**DATASET**
--

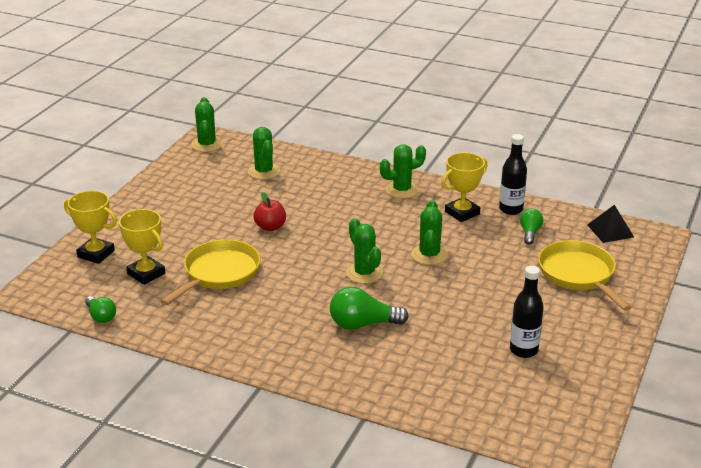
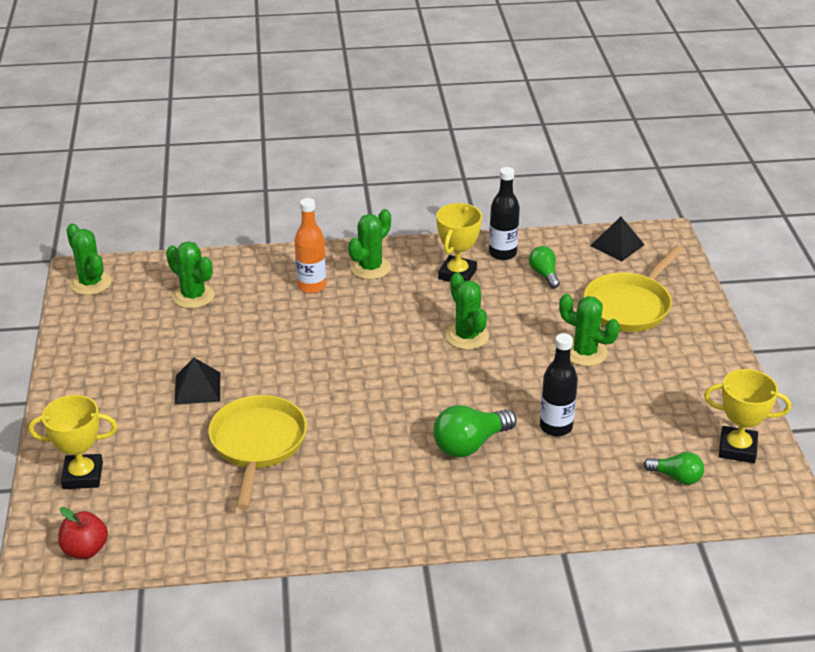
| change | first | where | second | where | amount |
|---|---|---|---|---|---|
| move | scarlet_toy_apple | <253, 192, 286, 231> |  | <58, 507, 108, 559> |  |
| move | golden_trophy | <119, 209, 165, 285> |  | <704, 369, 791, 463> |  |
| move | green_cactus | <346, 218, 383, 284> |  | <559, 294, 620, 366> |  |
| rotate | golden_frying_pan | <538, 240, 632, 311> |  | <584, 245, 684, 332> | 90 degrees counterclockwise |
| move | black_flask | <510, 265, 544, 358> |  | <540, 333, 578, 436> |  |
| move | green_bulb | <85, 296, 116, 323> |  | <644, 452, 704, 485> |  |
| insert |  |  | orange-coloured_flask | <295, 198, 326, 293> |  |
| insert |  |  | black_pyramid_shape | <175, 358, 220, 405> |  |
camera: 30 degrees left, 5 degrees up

--

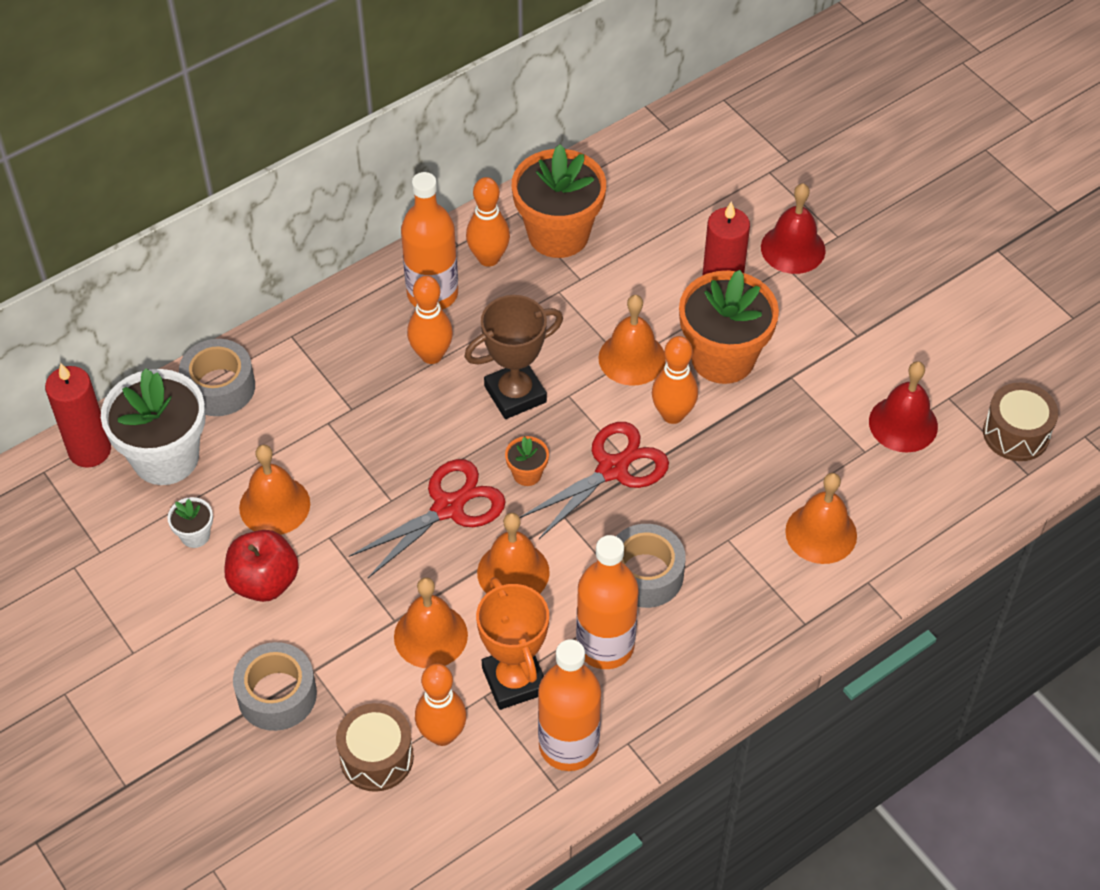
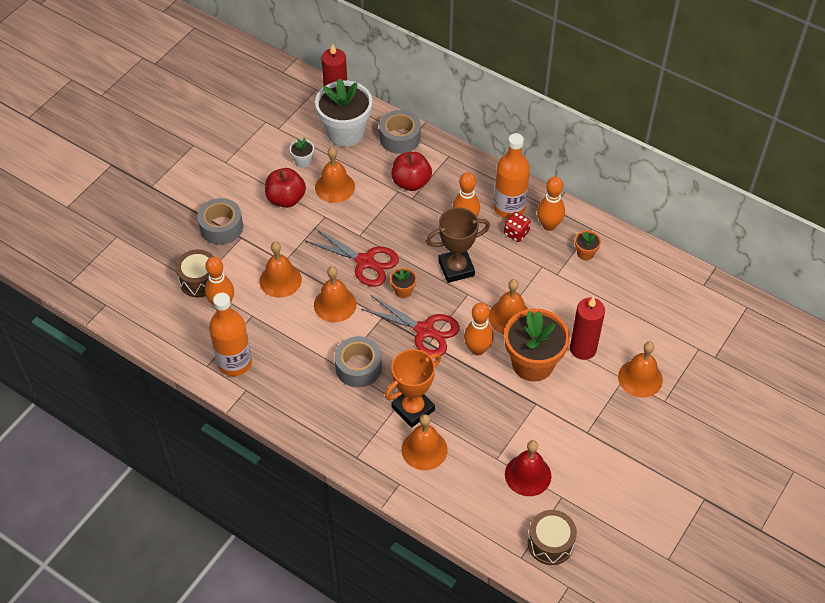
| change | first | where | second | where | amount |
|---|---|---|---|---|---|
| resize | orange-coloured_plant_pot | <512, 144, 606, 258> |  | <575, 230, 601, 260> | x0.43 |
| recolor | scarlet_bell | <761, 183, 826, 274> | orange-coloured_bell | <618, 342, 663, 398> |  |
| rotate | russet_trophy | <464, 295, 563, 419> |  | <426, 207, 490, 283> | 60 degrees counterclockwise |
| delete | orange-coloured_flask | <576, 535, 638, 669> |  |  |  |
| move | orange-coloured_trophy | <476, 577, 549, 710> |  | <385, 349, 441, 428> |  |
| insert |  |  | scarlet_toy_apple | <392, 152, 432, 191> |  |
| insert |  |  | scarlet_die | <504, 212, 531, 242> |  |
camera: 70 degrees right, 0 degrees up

--

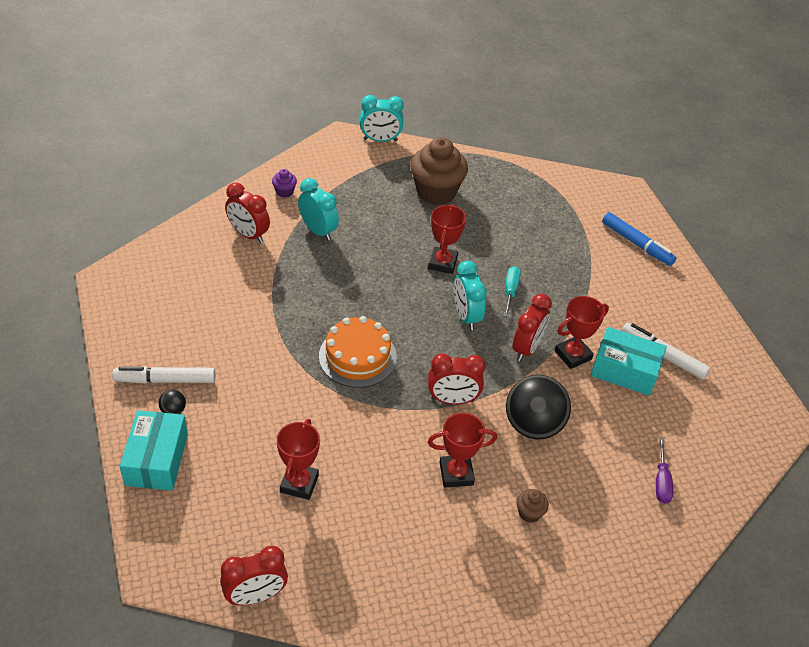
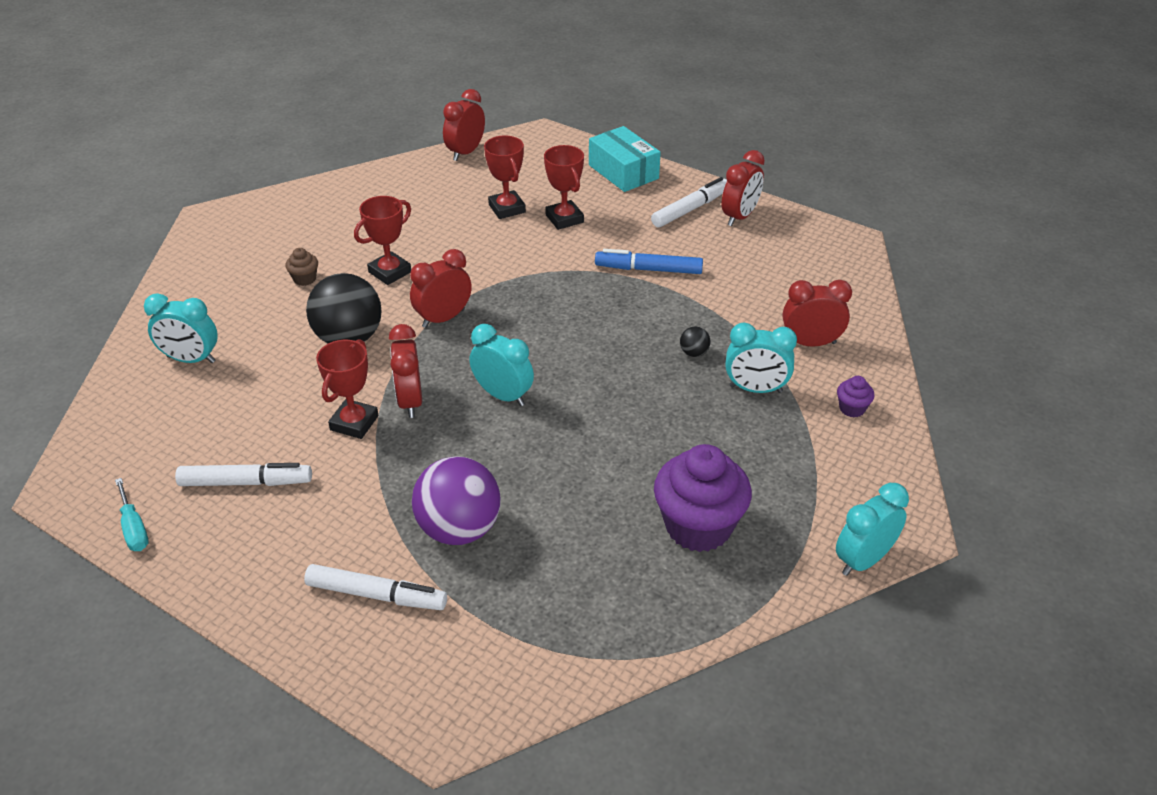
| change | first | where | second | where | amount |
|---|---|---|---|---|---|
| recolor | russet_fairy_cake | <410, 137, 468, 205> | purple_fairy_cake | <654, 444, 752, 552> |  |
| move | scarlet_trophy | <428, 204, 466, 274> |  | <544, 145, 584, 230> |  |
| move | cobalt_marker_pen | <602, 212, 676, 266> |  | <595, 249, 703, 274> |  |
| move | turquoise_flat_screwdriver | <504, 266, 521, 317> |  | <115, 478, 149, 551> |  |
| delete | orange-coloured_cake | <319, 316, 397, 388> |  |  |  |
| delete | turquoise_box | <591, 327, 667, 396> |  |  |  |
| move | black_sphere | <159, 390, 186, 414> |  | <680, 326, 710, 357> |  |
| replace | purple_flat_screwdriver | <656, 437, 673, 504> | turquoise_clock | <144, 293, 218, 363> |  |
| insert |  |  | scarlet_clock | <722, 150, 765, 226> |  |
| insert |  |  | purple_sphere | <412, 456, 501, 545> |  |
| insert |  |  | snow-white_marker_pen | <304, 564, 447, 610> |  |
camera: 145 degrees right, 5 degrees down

--

**TASK REQUIREMENTS**
Go through the listing above and return each line where the word "counterclockwise" occurs.

**RESULT**
| rotate | golden_frying_pan | <538, 240, 632, 311> |  | <584, 245, 684, 332> | 90 degrees counterclockwise |
| rotate | russet_trophy | <464, 295, 563, 419> |  | <426, 207, 490, 283> | 60 degrees counterclockwise |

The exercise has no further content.